WHAT IS EXPECTED> Reproduce the entire listing below word for word, keeping every line unchanged.

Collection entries
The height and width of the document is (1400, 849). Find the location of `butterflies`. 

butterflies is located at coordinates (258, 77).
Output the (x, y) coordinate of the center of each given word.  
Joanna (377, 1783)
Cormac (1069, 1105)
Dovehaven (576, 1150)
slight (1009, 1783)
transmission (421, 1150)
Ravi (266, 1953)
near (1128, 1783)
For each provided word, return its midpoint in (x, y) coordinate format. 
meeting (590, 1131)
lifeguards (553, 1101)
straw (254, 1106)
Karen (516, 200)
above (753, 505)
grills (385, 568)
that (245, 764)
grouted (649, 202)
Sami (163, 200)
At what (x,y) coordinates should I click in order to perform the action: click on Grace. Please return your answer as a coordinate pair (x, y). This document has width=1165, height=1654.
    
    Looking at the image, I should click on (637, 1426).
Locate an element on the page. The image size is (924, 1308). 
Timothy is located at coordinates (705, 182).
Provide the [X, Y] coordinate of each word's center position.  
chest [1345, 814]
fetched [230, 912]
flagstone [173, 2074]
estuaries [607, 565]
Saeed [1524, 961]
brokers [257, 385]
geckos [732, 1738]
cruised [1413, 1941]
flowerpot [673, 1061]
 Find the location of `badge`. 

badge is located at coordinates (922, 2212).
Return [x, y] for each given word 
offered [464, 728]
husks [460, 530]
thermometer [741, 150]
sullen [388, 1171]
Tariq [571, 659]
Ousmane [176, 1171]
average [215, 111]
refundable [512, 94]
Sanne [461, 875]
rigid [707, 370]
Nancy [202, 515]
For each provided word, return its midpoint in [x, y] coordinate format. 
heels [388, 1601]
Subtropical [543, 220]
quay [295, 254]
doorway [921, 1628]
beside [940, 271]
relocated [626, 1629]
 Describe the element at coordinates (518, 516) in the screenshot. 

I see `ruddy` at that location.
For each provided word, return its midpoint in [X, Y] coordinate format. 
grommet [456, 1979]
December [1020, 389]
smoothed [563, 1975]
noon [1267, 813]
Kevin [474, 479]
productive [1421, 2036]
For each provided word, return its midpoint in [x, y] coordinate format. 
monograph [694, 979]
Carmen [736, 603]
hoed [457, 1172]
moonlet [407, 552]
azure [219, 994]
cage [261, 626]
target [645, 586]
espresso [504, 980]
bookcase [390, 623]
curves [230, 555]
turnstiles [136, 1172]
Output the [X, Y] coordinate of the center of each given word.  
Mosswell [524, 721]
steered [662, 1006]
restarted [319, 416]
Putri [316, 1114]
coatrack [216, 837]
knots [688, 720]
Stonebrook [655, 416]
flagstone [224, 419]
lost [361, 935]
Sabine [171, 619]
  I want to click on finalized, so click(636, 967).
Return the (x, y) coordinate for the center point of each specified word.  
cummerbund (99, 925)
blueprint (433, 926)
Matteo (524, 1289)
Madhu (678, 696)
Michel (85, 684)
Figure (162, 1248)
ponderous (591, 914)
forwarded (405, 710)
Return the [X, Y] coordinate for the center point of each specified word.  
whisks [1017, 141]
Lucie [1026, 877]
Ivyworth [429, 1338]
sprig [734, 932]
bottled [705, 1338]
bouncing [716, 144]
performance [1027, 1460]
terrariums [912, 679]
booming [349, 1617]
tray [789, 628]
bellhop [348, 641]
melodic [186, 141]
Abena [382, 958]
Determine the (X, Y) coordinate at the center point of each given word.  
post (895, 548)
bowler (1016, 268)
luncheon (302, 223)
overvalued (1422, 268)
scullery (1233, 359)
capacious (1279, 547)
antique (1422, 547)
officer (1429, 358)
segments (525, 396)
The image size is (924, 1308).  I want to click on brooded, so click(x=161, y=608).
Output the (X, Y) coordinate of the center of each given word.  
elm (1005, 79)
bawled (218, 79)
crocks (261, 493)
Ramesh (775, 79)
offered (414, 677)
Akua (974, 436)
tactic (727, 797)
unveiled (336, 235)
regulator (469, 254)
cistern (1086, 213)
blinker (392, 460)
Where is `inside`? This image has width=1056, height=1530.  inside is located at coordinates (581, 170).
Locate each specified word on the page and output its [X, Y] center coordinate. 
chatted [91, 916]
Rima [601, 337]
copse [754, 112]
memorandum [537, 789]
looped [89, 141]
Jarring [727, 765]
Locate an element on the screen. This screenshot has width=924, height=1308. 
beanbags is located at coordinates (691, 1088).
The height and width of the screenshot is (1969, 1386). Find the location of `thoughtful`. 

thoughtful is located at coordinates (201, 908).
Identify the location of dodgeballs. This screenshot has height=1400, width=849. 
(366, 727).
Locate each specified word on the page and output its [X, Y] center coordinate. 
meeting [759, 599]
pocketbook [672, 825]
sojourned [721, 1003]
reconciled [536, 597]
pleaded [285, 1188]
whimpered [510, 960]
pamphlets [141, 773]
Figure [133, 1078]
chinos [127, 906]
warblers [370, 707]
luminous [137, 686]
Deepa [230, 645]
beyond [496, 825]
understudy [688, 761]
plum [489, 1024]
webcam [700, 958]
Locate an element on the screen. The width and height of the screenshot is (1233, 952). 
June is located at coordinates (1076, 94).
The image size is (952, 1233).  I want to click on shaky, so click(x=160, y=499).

RESPONSE TO THIS TASK>
The height and width of the document is (1400, 849). Find the location of `butterflies`. 

butterflies is located at coordinates (258, 77).
Output the (x, y) coordinate of the center of each given word.  
Joanna (377, 1783)
Cormac (1069, 1105)
Dovehaven (576, 1150)
slight (1009, 1783)
transmission (421, 1150)
Ravi (266, 1953)
near (1128, 1783)
For each provided word, return its midpoint in (x, y) coordinate format. 
meeting (590, 1131)
lifeguards (553, 1101)
straw (254, 1106)
Karen (516, 200)
above (753, 505)
grills (385, 568)
that (245, 764)
grouted (649, 202)
Sami (163, 200)
At what (x,y) coordinates should I click in order to perform the action: click on Grace. Please return your answer as a coordinate pair (x, y). This document has width=1165, height=1654.
    
    Looking at the image, I should click on (637, 1426).
Locate an element on the page. The image size is (924, 1308). 
Timothy is located at coordinates (705, 182).
Provide the [X, Y] coordinate of each word's center position.  
chest [1345, 814]
fetched [230, 912]
flagstone [173, 2074]
estuaries [607, 565]
Saeed [1524, 961]
brokers [257, 385]
geckos [732, 1738]
cruised [1413, 1941]
flowerpot [673, 1061]
 Find the location of `badge`. 

badge is located at coordinates (922, 2212).
Return [x, y] for each given word 
offered [464, 728]
husks [460, 530]
thermometer [741, 150]
sullen [388, 1171]
Tariq [571, 659]
Ousmane [176, 1171]
average [215, 111]
refundable [512, 94]
Sanne [461, 875]
rigid [707, 370]
Nancy [202, 515]
For each provided word, return its midpoint in [x, y] coordinate format. 
heels [388, 1601]
Subtropical [543, 220]
quay [295, 254]
doorway [921, 1628]
beside [940, 271]
relocated [626, 1629]
 Describe the element at coordinates (518, 516) in the screenshot. 

I see `ruddy` at that location.
For each provided word, return its midpoint in [X, Y] coordinate format. 
grommet [456, 1979]
December [1020, 389]
smoothed [563, 1975]
noon [1267, 813]
Kevin [474, 479]
productive [1421, 2036]
For each provided word, return its midpoint in [x, y] coordinate format. 
monograph [694, 979]
Carmen [736, 603]
hoed [457, 1172]
moonlet [407, 552]
azure [219, 994]
cage [261, 626]
target [645, 586]
espresso [504, 980]
bookcase [390, 623]
curves [230, 555]
turnstiles [136, 1172]
Output the [X, Y] coordinate of the center of each given word.  
Mosswell [524, 721]
steered [662, 1006]
restarted [319, 416]
Putri [316, 1114]
coatrack [216, 837]
knots [688, 720]
Stonebrook [655, 416]
flagstone [224, 419]
lost [361, 935]
Sabine [171, 619]
  I want to click on finalized, so click(636, 967).
Return the (x, y) coordinate for the center point of each specified word.  
cummerbund (99, 925)
blueprint (433, 926)
Matteo (524, 1289)
Madhu (678, 696)
Michel (85, 684)
Figure (162, 1248)
ponderous (591, 914)
forwarded (405, 710)
Return the [X, Y] coordinate for the center point of each specified word.  
whisks [1017, 141]
Lucie [1026, 877]
Ivyworth [429, 1338]
sprig [734, 932]
bottled [705, 1338]
bouncing [716, 144]
performance [1027, 1460]
terrariums [912, 679]
booming [349, 1617]
tray [789, 628]
bellhop [348, 641]
melodic [186, 141]
Abena [382, 958]
Determine the (X, Y) coordinate at the center point of each given word.  
post (895, 548)
bowler (1016, 268)
luncheon (302, 223)
overvalued (1422, 268)
scullery (1233, 359)
capacious (1279, 547)
antique (1422, 547)
officer (1429, 358)
segments (525, 396)
The image size is (924, 1308).  I want to click on brooded, so click(x=161, y=608).
Output the (X, Y) coordinate of the center of each given word.  
elm (1005, 79)
bawled (218, 79)
crocks (261, 493)
Ramesh (775, 79)
offered (414, 677)
Akua (974, 436)
tactic (727, 797)
unveiled (336, 235)
regulator (469, 254)
cistern (1086, 213)
blinker (392, 460)
Where is `inside`? This image has width=1056, height=1530.  inside is located at coordinates (581, 170).
Locate each specified word on the page and output its [X, Y] center coordinate. 
chatted [91, 916]
Rima [601, 337]
copse [754, 112]
memorandum [537, 789]
looped [89, 141]
Jarring [727, 765]
Locate an element on the screen. This screenshot has width=924, height=1308. 
beanbags is located at coordinates (691, 1088).
The height and width of the screenshot is (1969, 1386). Find the location of `thoughtful`. 

thoughtful is located at coordinates (201, 908).
Identify the location of dodgeballs. This screenshot has height=1400, width=849. 
(366, 727).
Locate each specified word on the page and output its [X, Y] center coordinate. 
meeting [759, 599]
pocketbook [672, 825]
sojourned [721, 1003]
reconciled [536, 597]
pleaded [285, 1188]
whimpered [510, 960]
pamphlets [141, 773]
Figure [133, 1078]
chinos [127, 906]
warblers [370, 707]
luminous [137, 686]
Deepa [230, 645]
beyond [496, 825]
understudy [688, 761]
plum [489, 1024]
webcam [700, 958]
Locate an element on the screen. The width and height of the screenshot is (1233, 952). 
June is located at coordinates (1076, 94).
The image size is (952, 1233).  I want to click on shaky, so click(x=160, y=499).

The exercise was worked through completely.